Information →
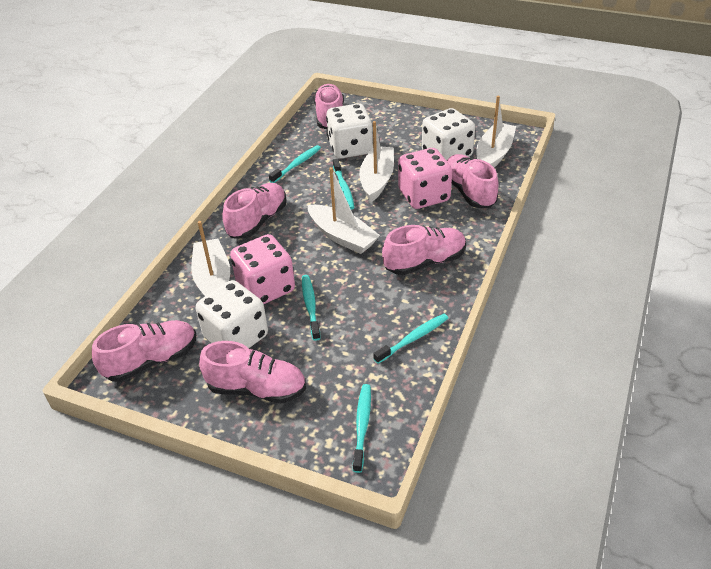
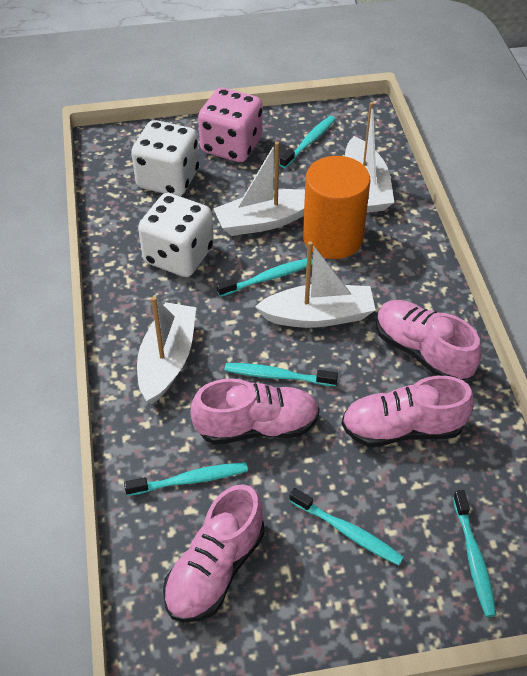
orange cylinder: none = 0 -> [303,156,370,259] = 1
pink dice: [230,234,295,304] [398,148,452,209] = 2 -> [198,88,262,162] = 1
pink shoe: [92,320,196,382] [199,341,306,403] [222,183,287,239] [314,84,344,129] [382,225,466,275] [447,154,499,208] = 6 -> [163,484,264,623] [190,378,319,445] [342,376,474,447] [376,300,481,380] = 4
turquoise toothbrush: [269,145,321,183] [302,275,321,341] [333,159,355,210] [353,384,371,473] [373,314,448,364] = 5 -> [124,462,248,496] [217,259,313,297] [225,363,338,386] [280,116,336,168] [289,488,404,566] [453,490,497,617] = 6
white dice: [196,280,268,348] [326,103,373,159] [422,108,475,161] = 3 -> [131,120,199,196] [138,193,214,277] = 2

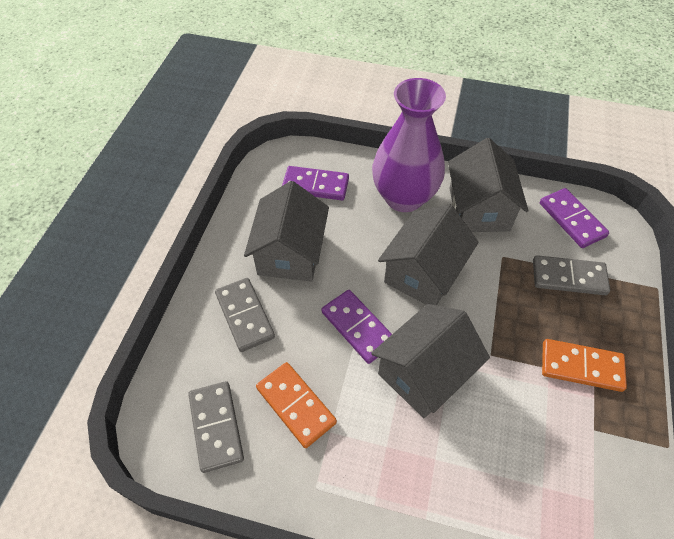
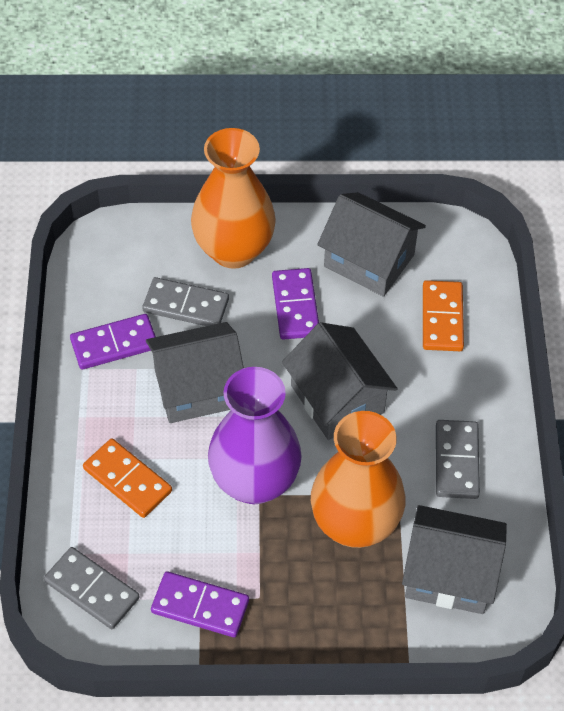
orange vase: none = 0 -> [191,128,276,269] [311,411,405,548] = 2

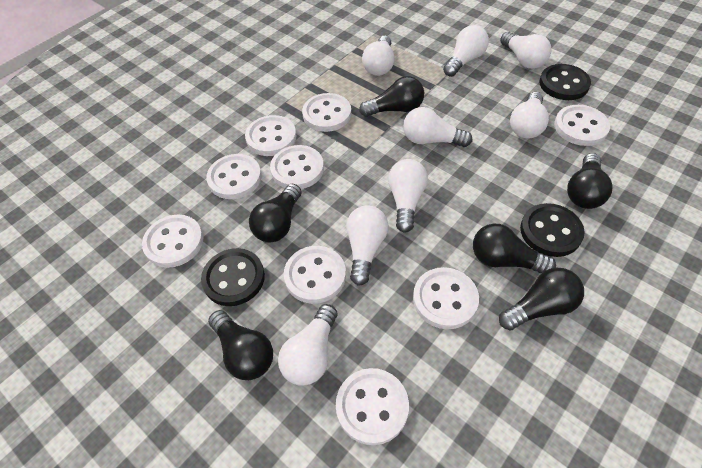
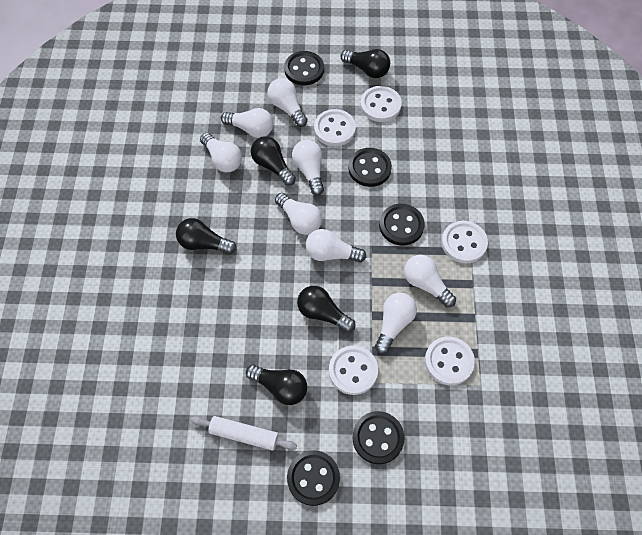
black button: [201,248,265,306] [520,203,585,257] [539,64,591,100] = 3 -> [284,51,324,85] [287,450,340,506] [348,148,392,187] [353,411,405,464] [379,204,425,246] = 5
black light bulb: [208,310,273,380] [249,184,302,242] [359,76,424,117] [473,224,556,273] [499,268,584,330] [567,153,613,209] = 6 -> [176,218,236,254] [246,365,307,405] [251,136,296,186] [297,286,356,332] [340,49,390,78] = 5
white button: [142,215,203,268] [206,154,262,199] [245,115,297,156] [270,145,324,189] [284,246,346,304] [302,93,351,132] [336,368,409,445] [413,267,479,329] [554,105,610,146] = 9 -> [314,109,356,146] [329,346,378,395] [360,86,402,122] [425,337,475,385] [442,221,488,263] = 5
white rolling pin: none = 0 -> [191,416,297,451] = 1

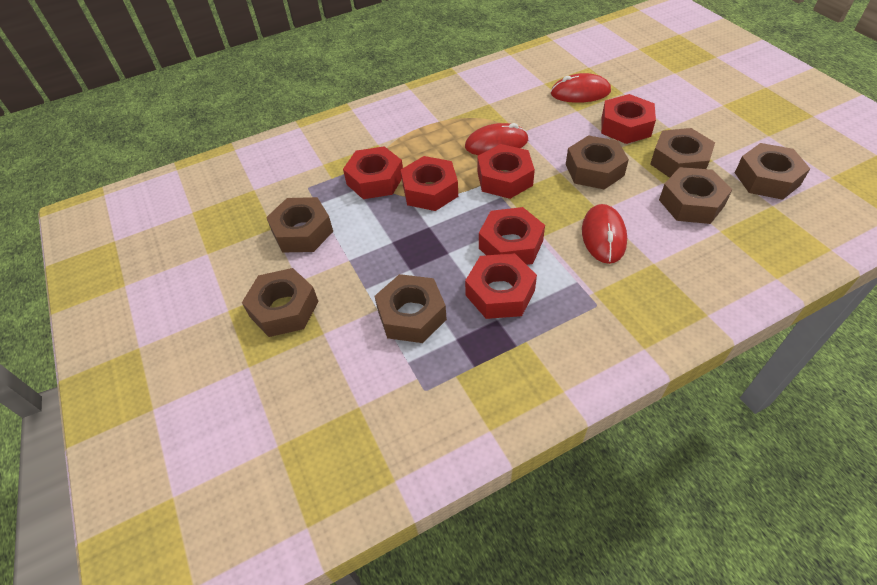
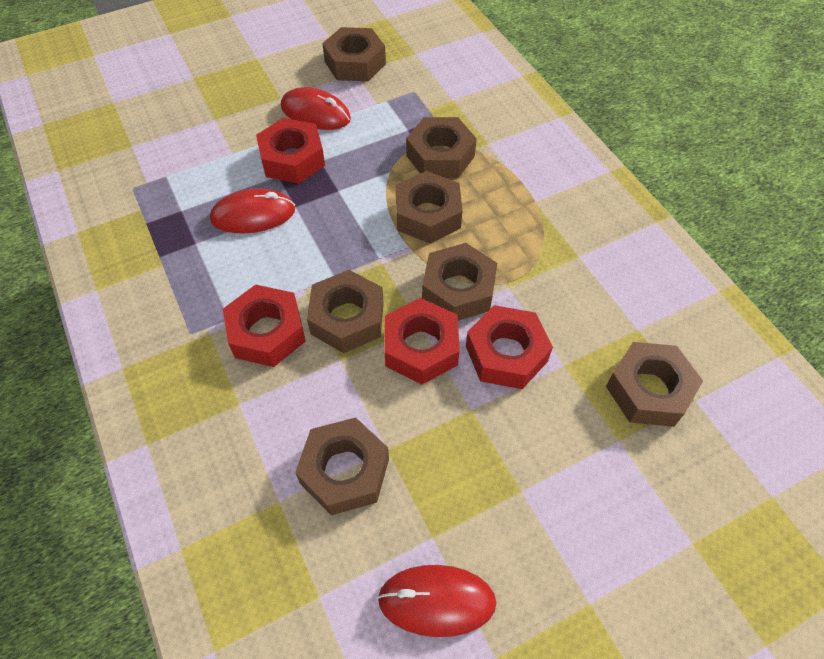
red nut: [343,146,403,199] [401,156,458,211] [465,253,537,319] [477,144,535,199] [479,207,545,265] [601,94,656,144] = 6 -> [223,284,306,367] [256,118,325,184] [384,298,460,384] [466,305,553,389] = 4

Prompt → The lines above from the one with "pink dice: [230,234,295,304]" through the one with "pink shoe: [92,320,196,382]" are to be duplicated exactly, ends included, with nothing added.

Solution to the problem →
pink dice: [230,234,295,304] [398,148,452,209] = 2 -> [198,88,262,162] = 1
pink shoe: [92,320,196,382] [199,341,306,403] [222,183,287,239] [314,84,344,129] [382,225,466,275] [447,154,499,208] = 6 -> [163,484,264,623] [190,378,319,445] [342,376,474,447] [376,300,481,380] = 4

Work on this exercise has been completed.